| DIRECTIONS |
Every record is to be copied unchanged, except that its pictures are removed.

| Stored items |
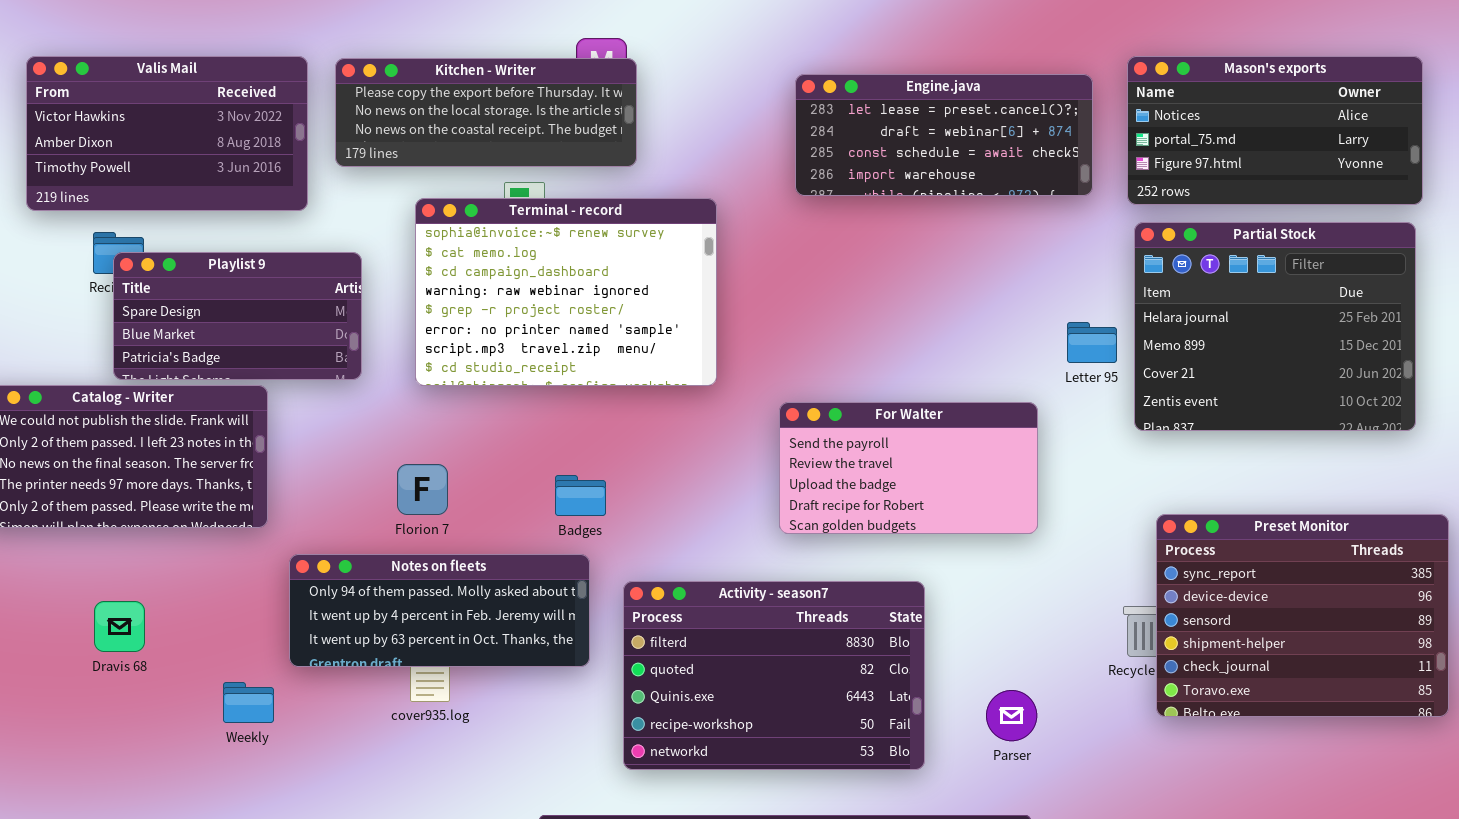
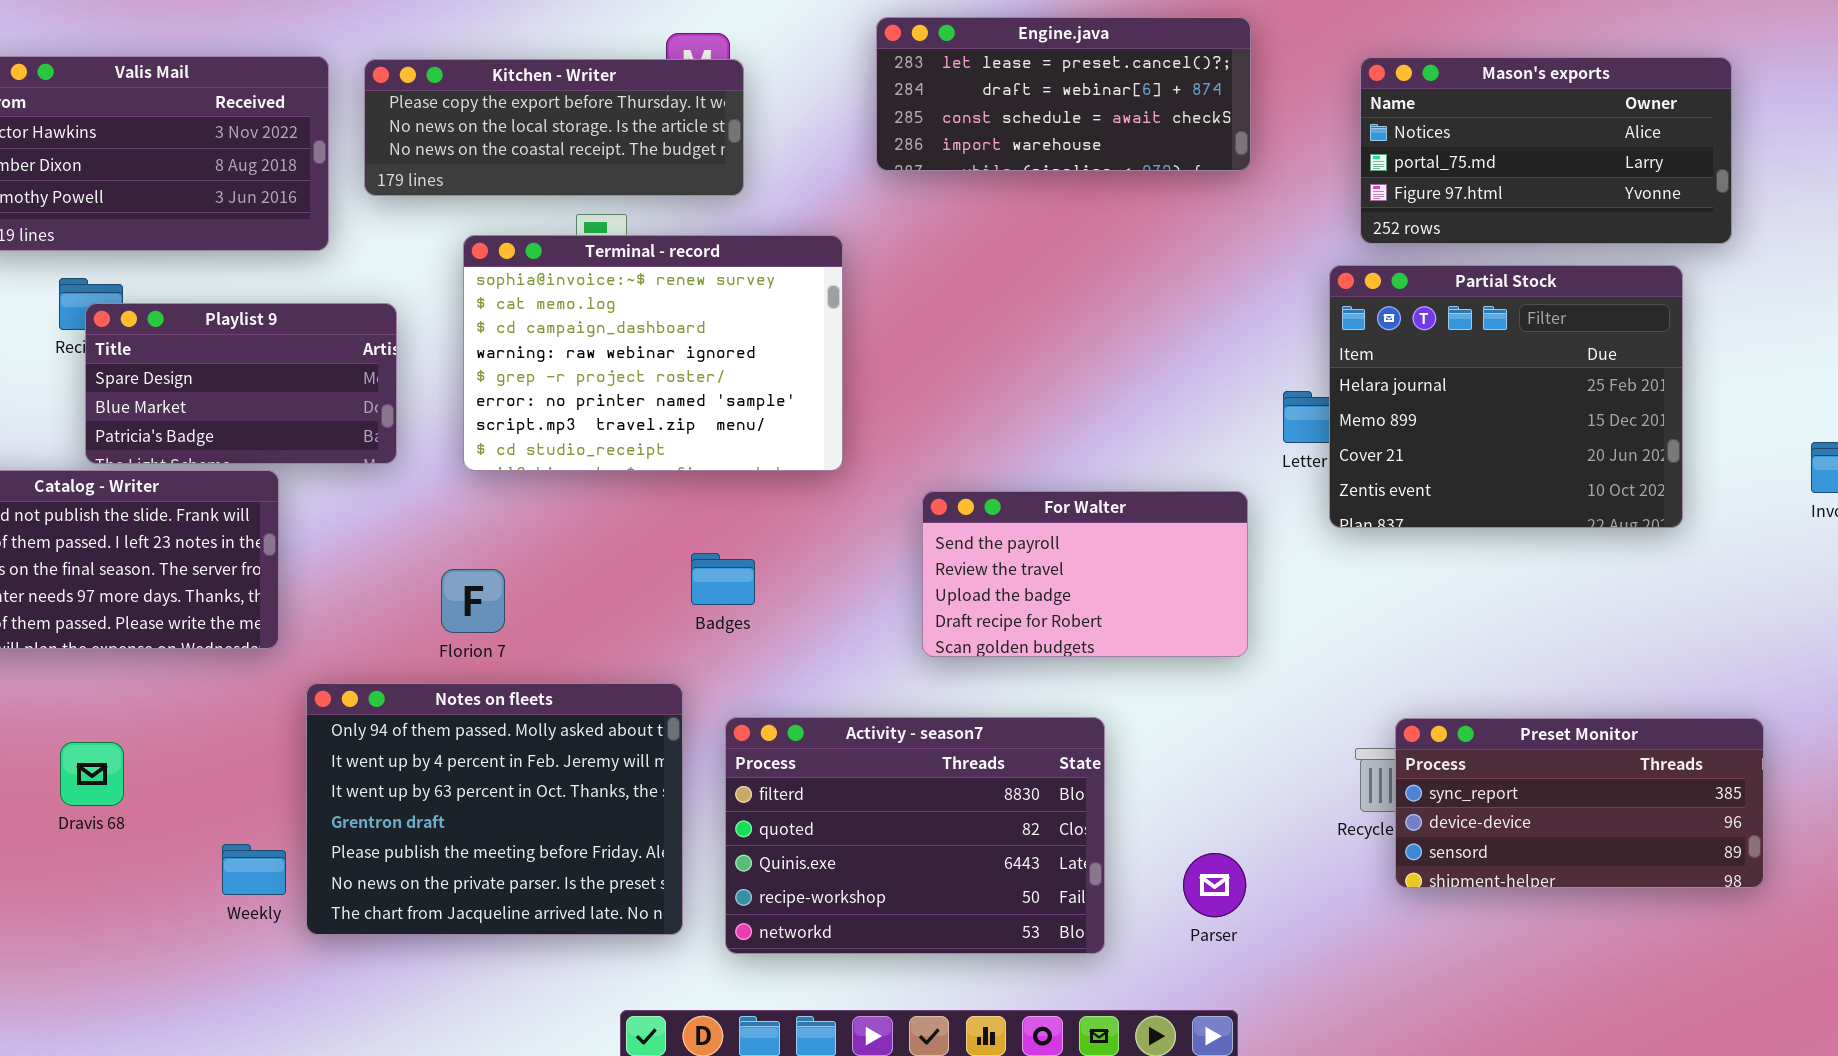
Engine.java: [795,74,1093,196] -> [876,17,1251,171], moved
Partial Stock: [1134,222,1416,431] -> [1329,265,1683,528], moved
Badges: [555,475,606,516] -> [691,553,755,605], moved
Preset Monitor: [1156,514,1449,717] -> [1395,718,1764,888], resized
Notes on fleets: [289,554,590,667] -> [306,683,683,935], resized

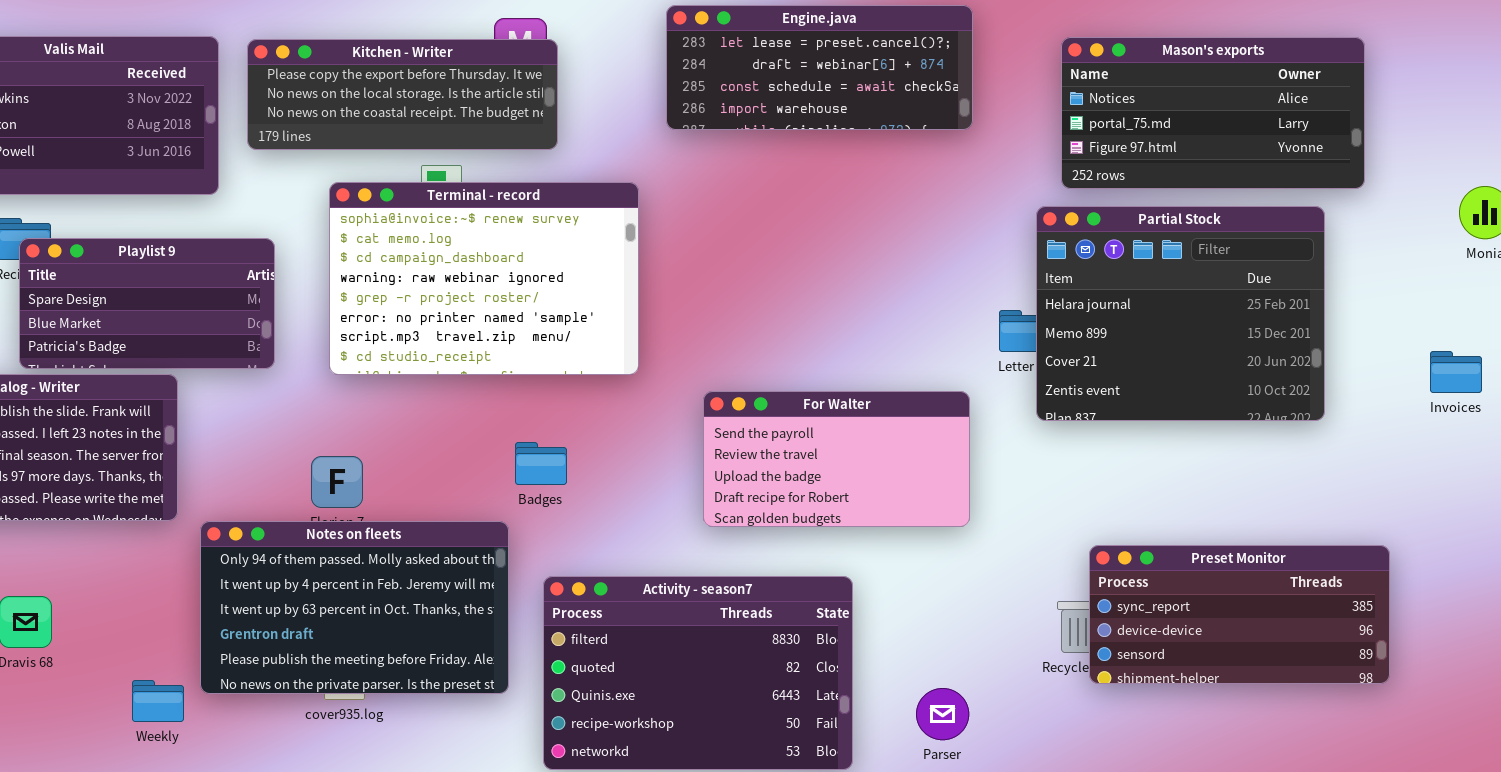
Notes on fleets: [306,683,683,935] -> [200,521,509,694], moved, resized
Preset Monitor: [1395,718,1764,888] -> [1089,545,1390,684], moved

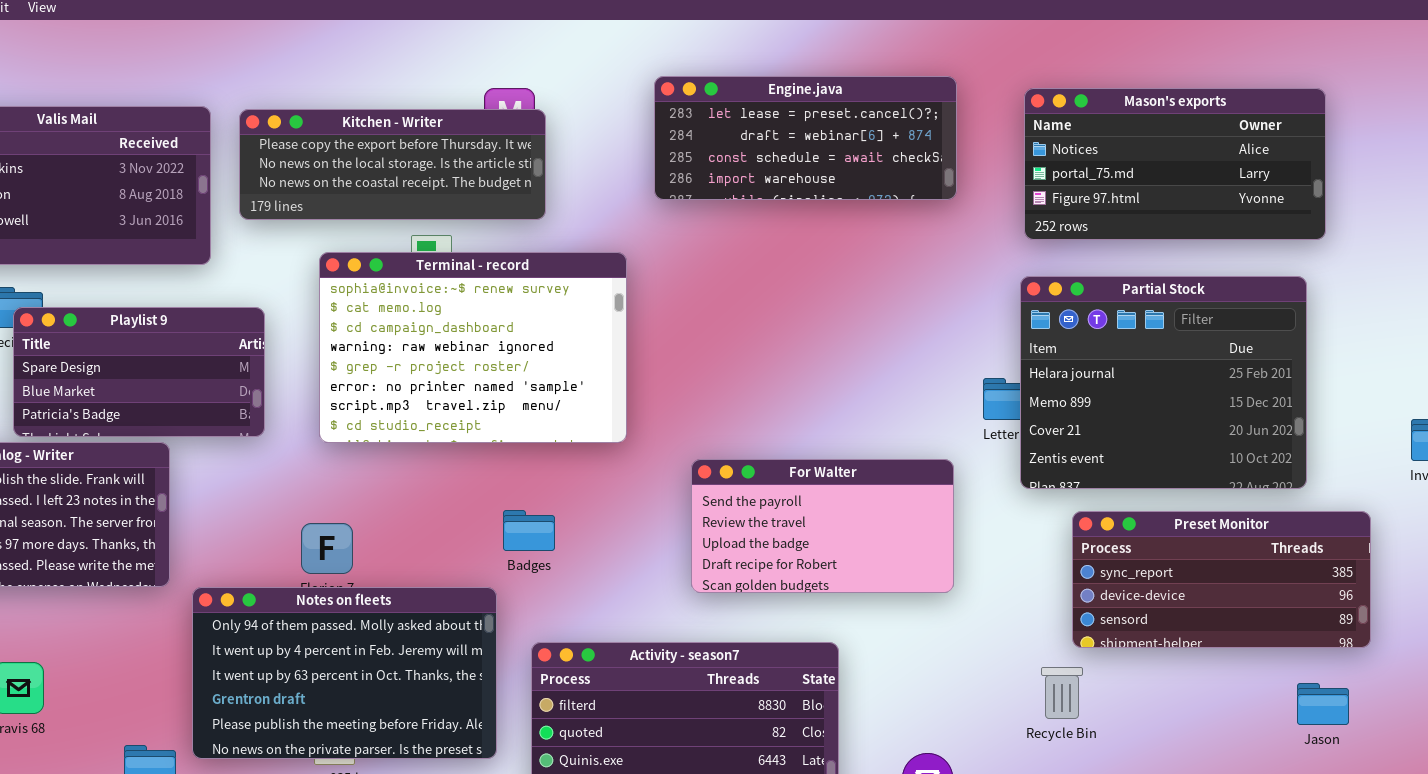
Mason's exports: [1061,37,1365,189] -> [1024,88,1326,240], moved
Preset Monitor: [1089,545,1390,684] -> [1072,511,1371,648], moved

| OUTPUT |
Engine.java: [795,74,1093,196] -> [876,17,1251,171], moved
Partial Stock: [1134,222,1416,431] -> [1329,265,1683,528], moved
Badges: [555,475,606,516] -> [691,553,755,605], moved
Preset Monitor: [1156,514,1449,717] -> [1395,718,1764,888], resized
Notes on fleets: [289,554,590,667] -> [306,683,683,935], resized

Notes on fleets: [306,683,683,935] -> [200,521,509,694], moved, resized
Preset Monitor: [1395,718,1764,888] -> [1089,545,1390,684], moved

Mason's exports: [1061,37,1365,189] -> [1024,88,1326,240], moved
Preset Monitor: [1089,545,1390,684] -> [1072,511,1371,648], moved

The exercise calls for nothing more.